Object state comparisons
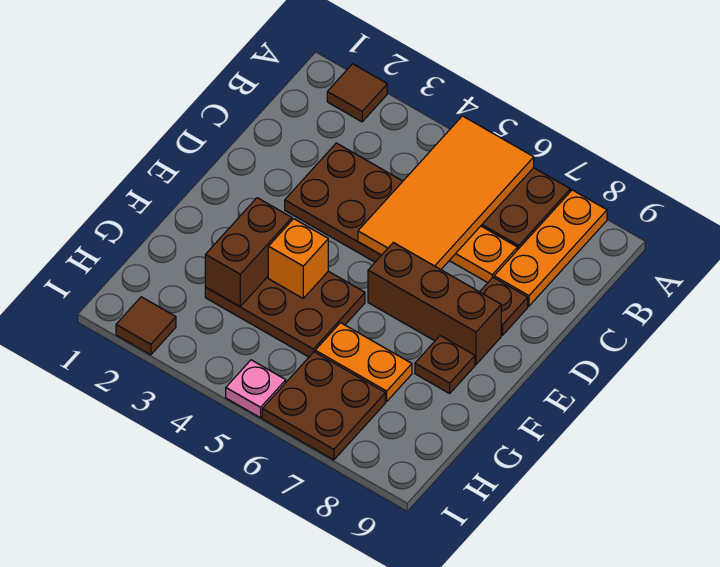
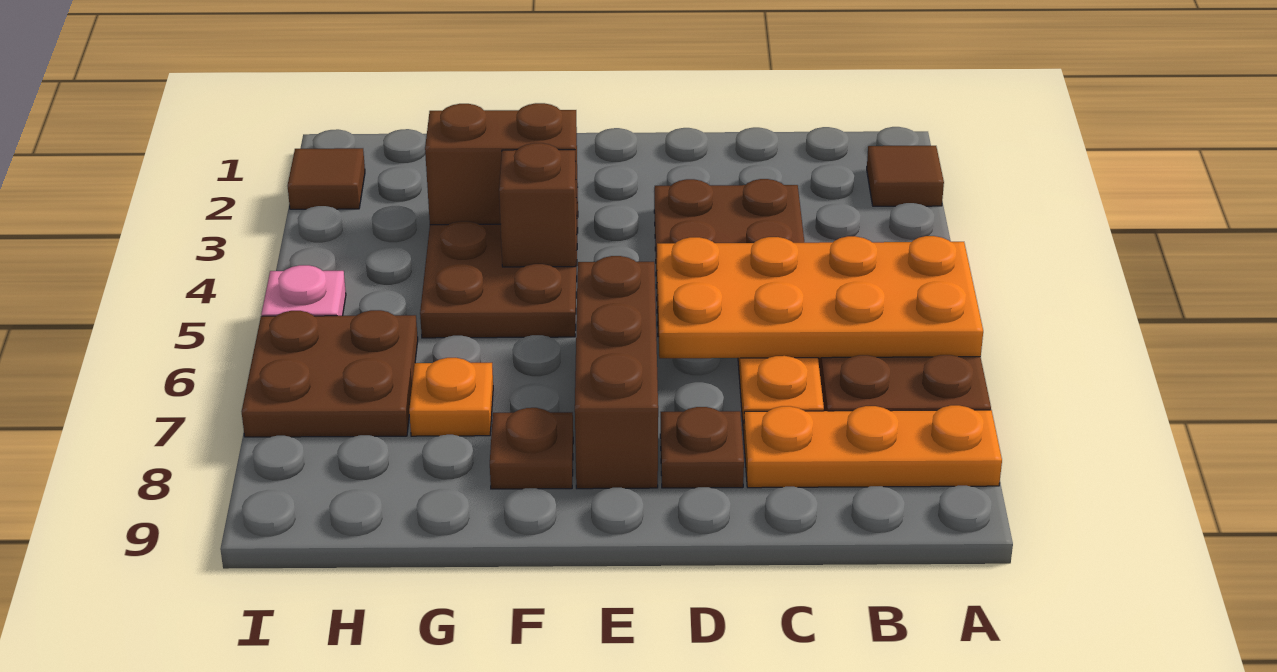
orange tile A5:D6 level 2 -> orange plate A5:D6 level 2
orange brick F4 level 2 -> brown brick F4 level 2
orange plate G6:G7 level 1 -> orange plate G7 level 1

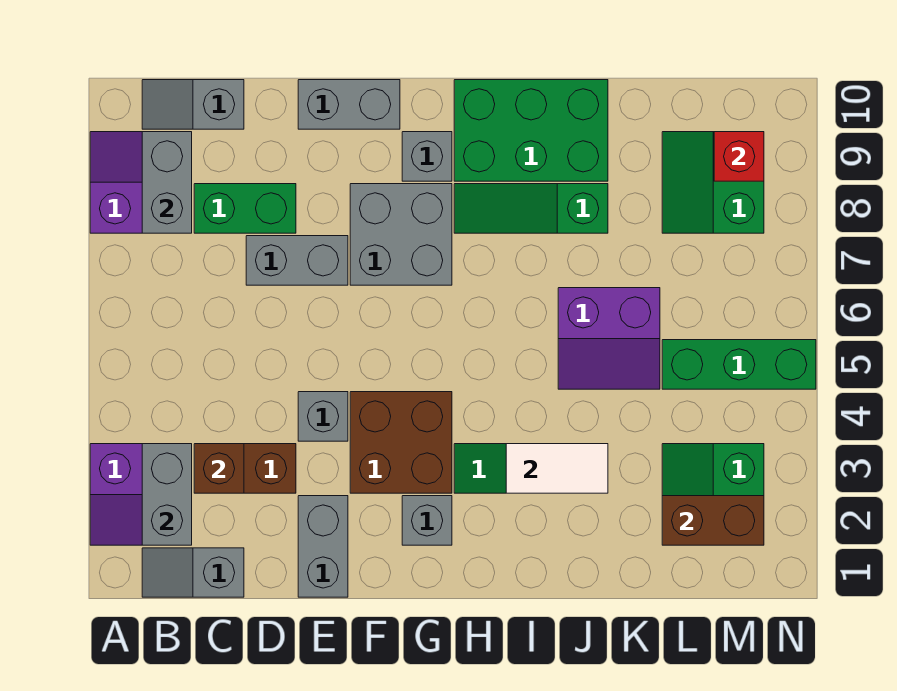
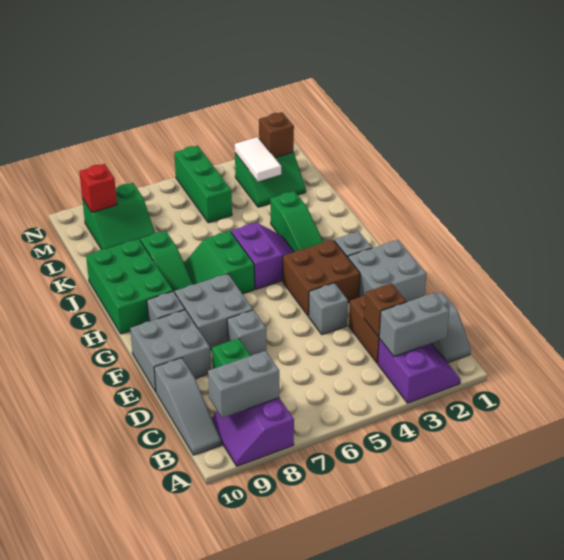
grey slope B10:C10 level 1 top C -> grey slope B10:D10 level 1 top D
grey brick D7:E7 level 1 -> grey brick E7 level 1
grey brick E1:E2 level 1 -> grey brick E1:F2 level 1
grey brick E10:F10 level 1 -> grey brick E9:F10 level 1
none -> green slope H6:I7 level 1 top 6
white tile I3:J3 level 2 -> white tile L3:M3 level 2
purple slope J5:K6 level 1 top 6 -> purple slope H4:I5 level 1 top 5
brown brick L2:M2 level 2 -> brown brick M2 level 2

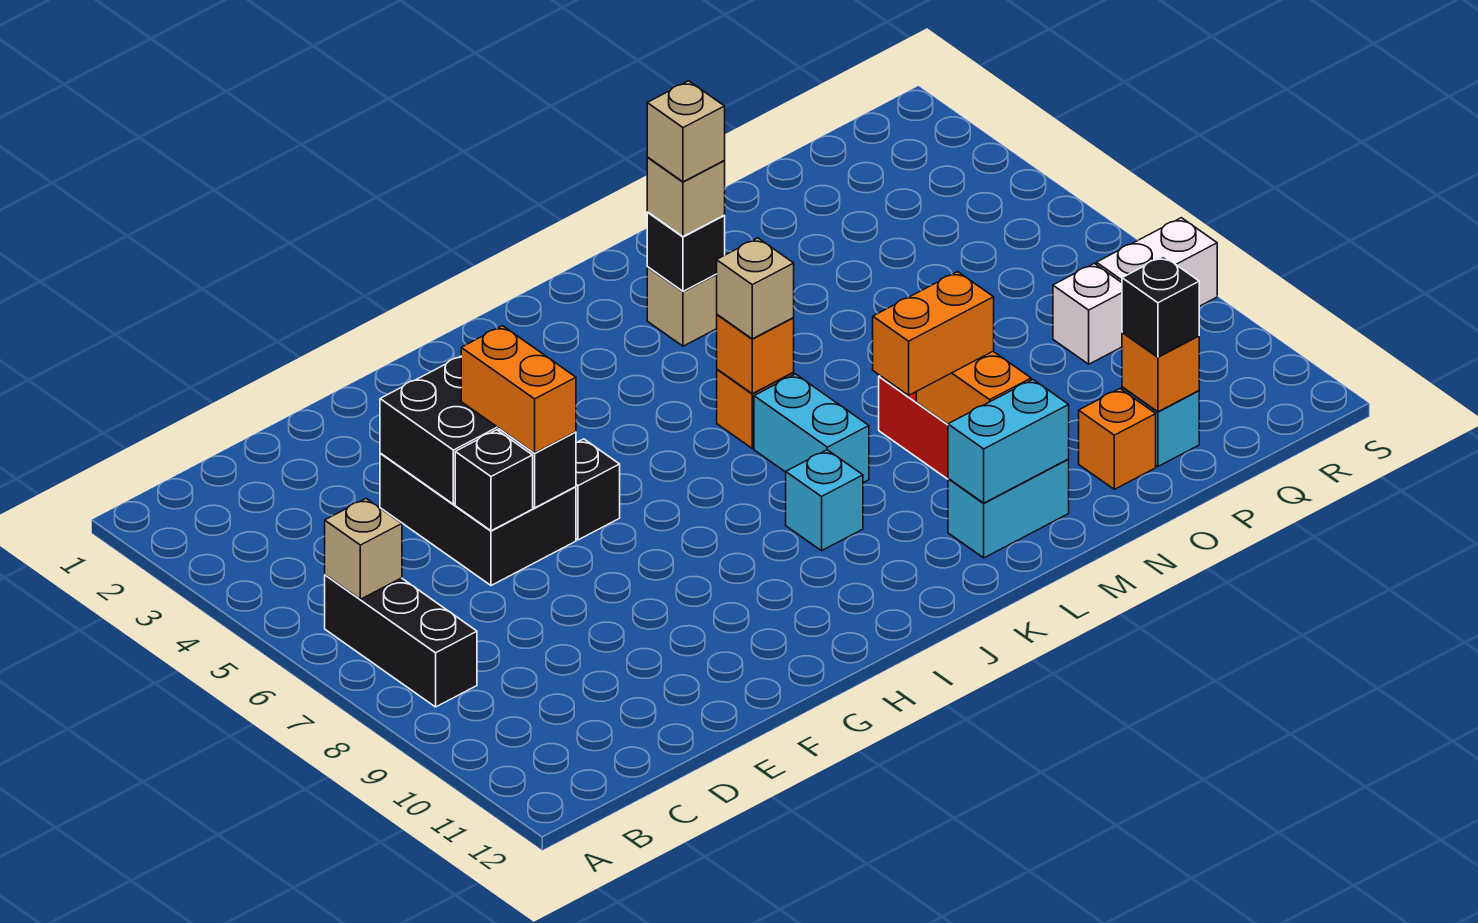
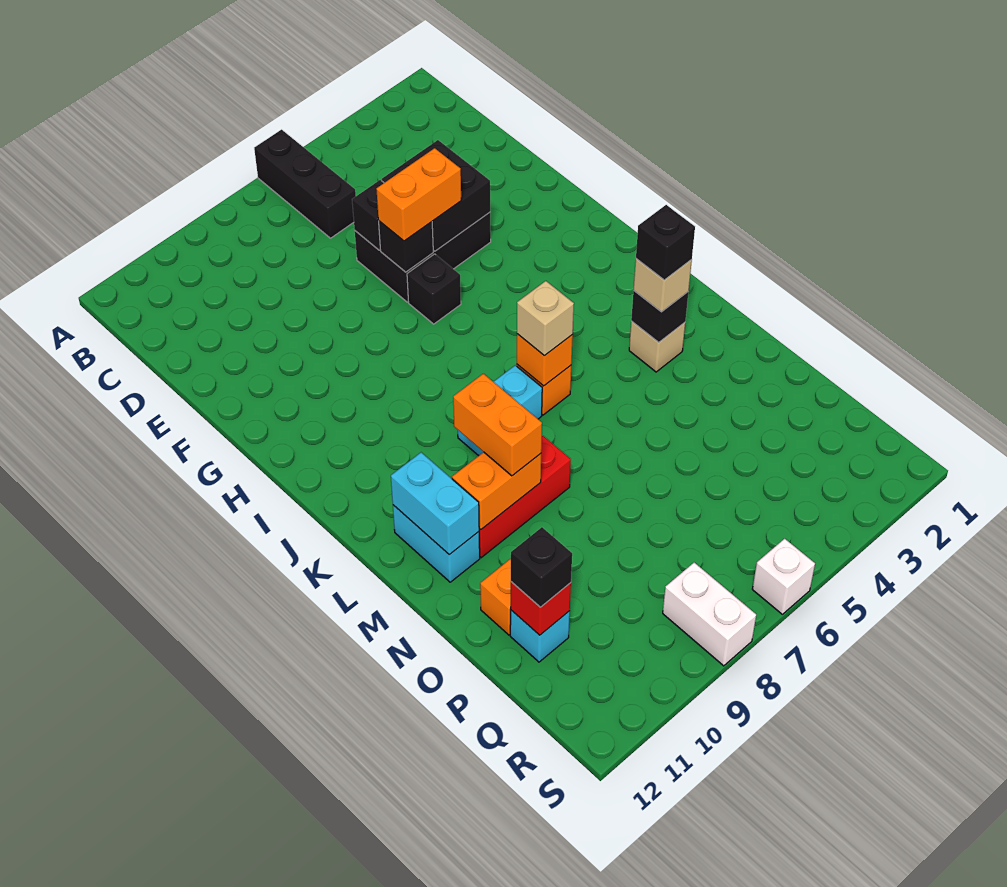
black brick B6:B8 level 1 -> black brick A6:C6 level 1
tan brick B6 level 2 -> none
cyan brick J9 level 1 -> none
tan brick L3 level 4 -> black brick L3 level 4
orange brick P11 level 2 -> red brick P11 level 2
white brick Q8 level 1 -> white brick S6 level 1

## EXERCISE AIM
From the line with "none -> green slope H6:I7 level 1 top 6" to the last line above, restate each line word for word, but skip the pictures.

## RESPONSE BELOW
none -> green slope H6:I7 level 1 top 6
white tile I3:J3 level 2 -> white tile L3:M3 level 2
purple slope J5:K6 level 1 top 6 -> purple slope H4:I5 level 1 top 5
brown brick L2:M2 level 2 -> brown brick M2 level 2

black brick B6:B8 level 1 -> black brick A6:C6 level 1
tan brick B6 level 2 -> none
cyan brick J9 level 1 -> none
tan brick L3 level 4 -> black brick L3 level 4
orange brick P11 level 2 -> red brick P11 level 2
white brick Q8 level 1 -> white brick S6 level 1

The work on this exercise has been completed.